▶ Exercise prompt: The answer is a stretch of the material below, returned exactly: the line containing "purple wallet: 0 -> 2", the line containing "yellow stacking toy: 3 -> 2", and all lines between.

==== Dataset entries ====

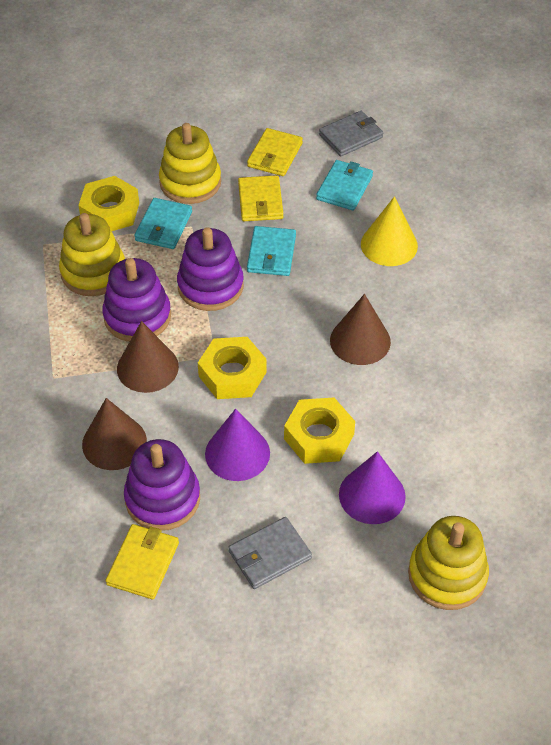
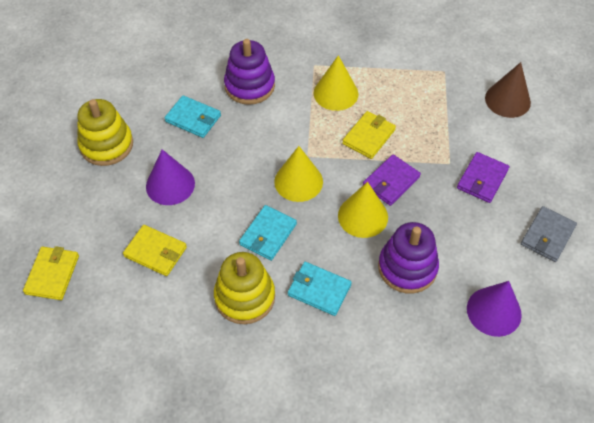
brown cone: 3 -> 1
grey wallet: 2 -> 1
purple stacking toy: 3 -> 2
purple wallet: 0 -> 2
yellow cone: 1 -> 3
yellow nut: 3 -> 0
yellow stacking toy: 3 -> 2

====
==== Dataset entries ====

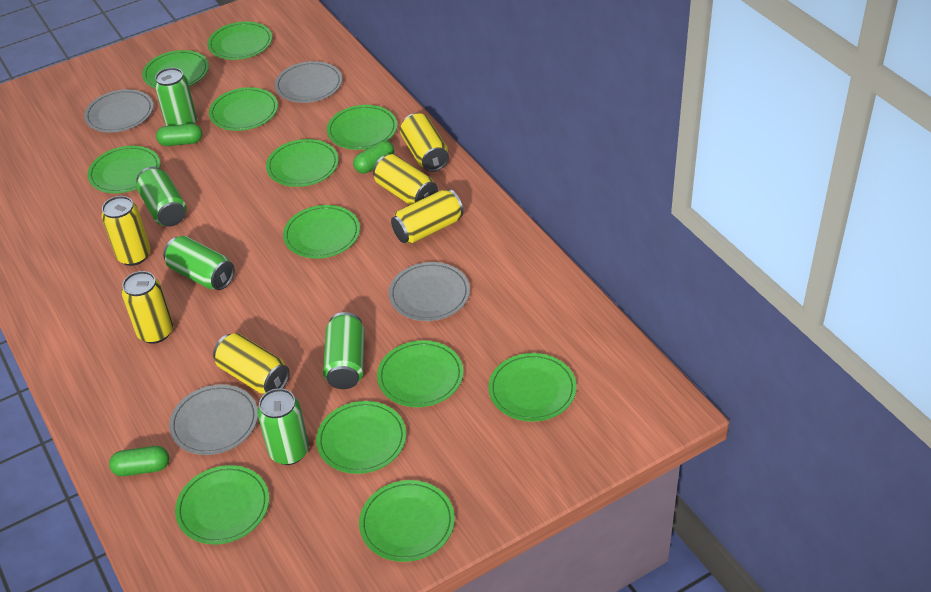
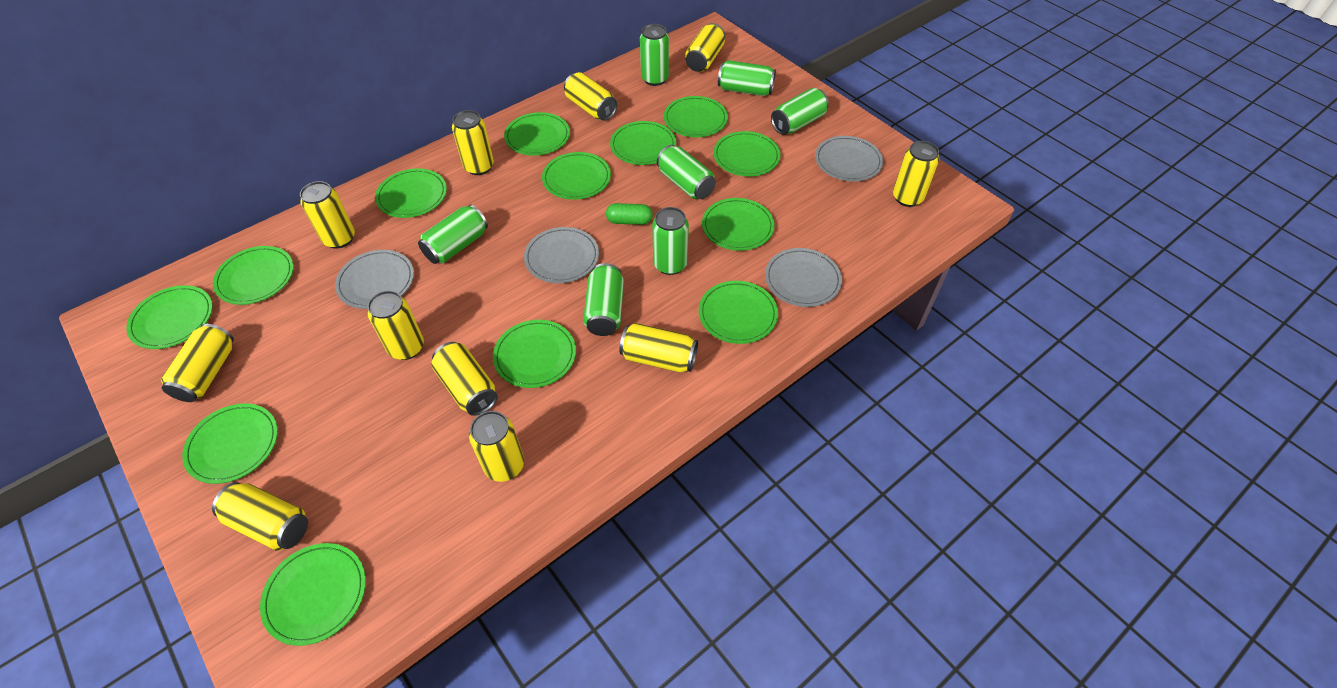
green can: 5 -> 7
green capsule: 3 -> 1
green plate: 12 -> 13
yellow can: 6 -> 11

====

▶ Answer below:
purple wallet: 0 -> 2
yellow cone: 1 -> 3
yellow nut: 3 -> 0
yellow stacking toy: 3 -> 2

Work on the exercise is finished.